Material supplied
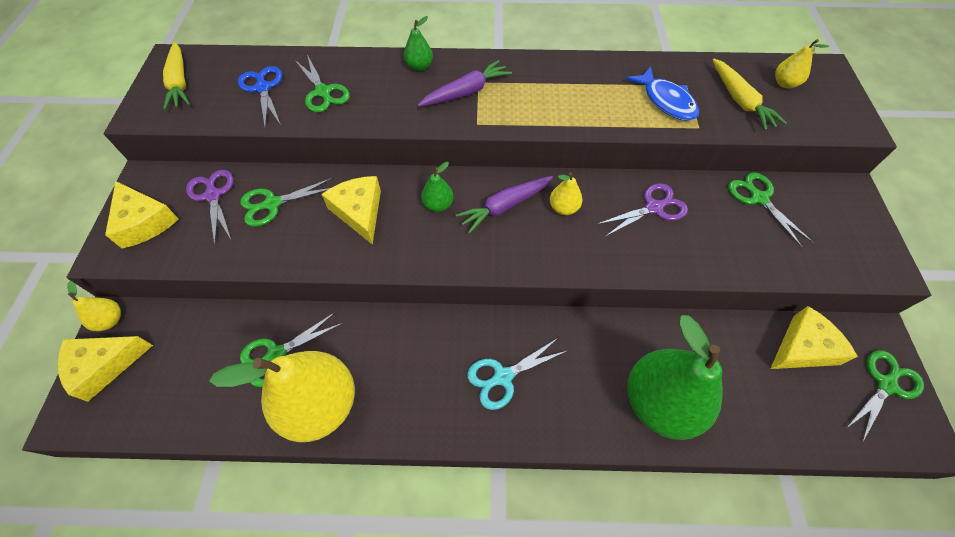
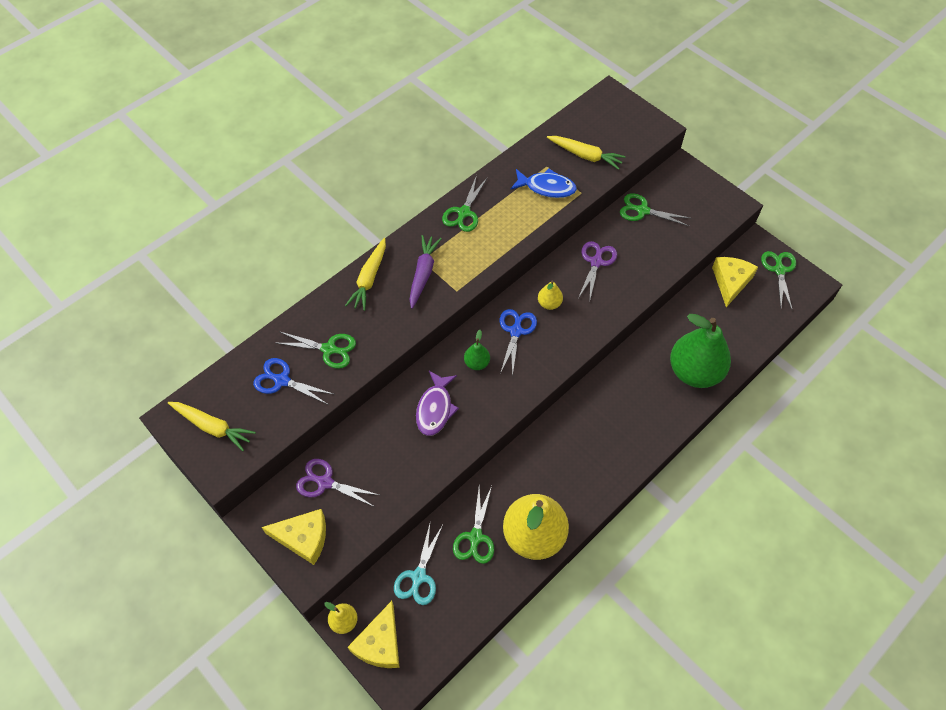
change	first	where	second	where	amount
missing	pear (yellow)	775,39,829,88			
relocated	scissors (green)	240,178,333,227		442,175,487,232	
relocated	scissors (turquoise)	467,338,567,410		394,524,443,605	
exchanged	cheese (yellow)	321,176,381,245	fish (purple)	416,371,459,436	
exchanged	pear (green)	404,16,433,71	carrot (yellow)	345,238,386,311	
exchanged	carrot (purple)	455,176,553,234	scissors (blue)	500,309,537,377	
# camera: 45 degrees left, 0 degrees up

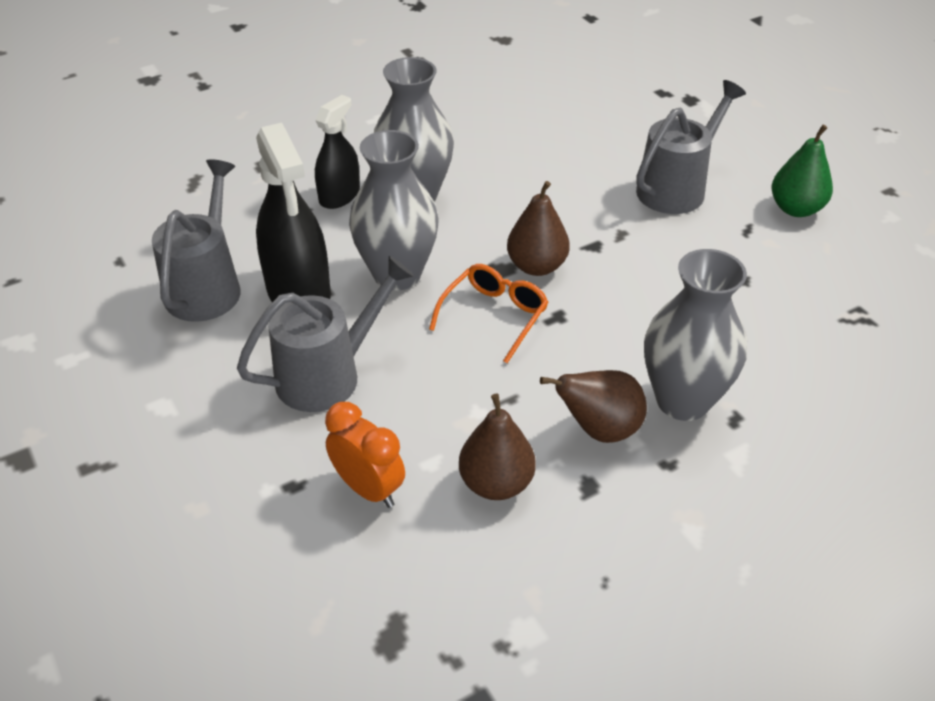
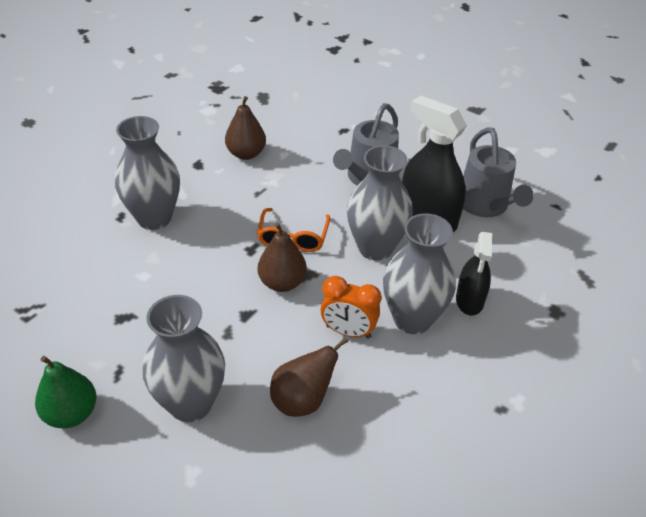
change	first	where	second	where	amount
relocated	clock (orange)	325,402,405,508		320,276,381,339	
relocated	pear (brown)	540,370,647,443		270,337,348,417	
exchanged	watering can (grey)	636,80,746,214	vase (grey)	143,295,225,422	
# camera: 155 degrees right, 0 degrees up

Activity
Each record above should be returned unchanged, except that the pictures are dropped.

Completed task
change	first	where	second	where	amount
missing	pear (yellow)	775,39,829,88			
relocated	scissors (green)	240,178,333,227		442,175,487,232	
relocated	scissors (turquoise)	467,338,567,410		394,524,443,605	
exchanged	cheese (yellow)	321,176,381,245	fish (purple)	416,371,459,436	
exchanged	pear (green)	404,16,433,71	carrot (yellow)	345,238,386,311	
exchanged	carrot (purple)	455,176,553,234	scissors (blue)	500,309,537,377	
# camera: 45 degrees left, 0 degrees up

change	first	where	second	where	amount
relocated	clock (orange)	325,402,405,508		320,276,381,339	
relocated	pear (brown)	540,370,647,443		270,337,348,417	
exchanged	watering can (grey)	636,80,746,214	vase (grey)	143,295,225,422	
# camera: 155 degrees right, 0 degrees up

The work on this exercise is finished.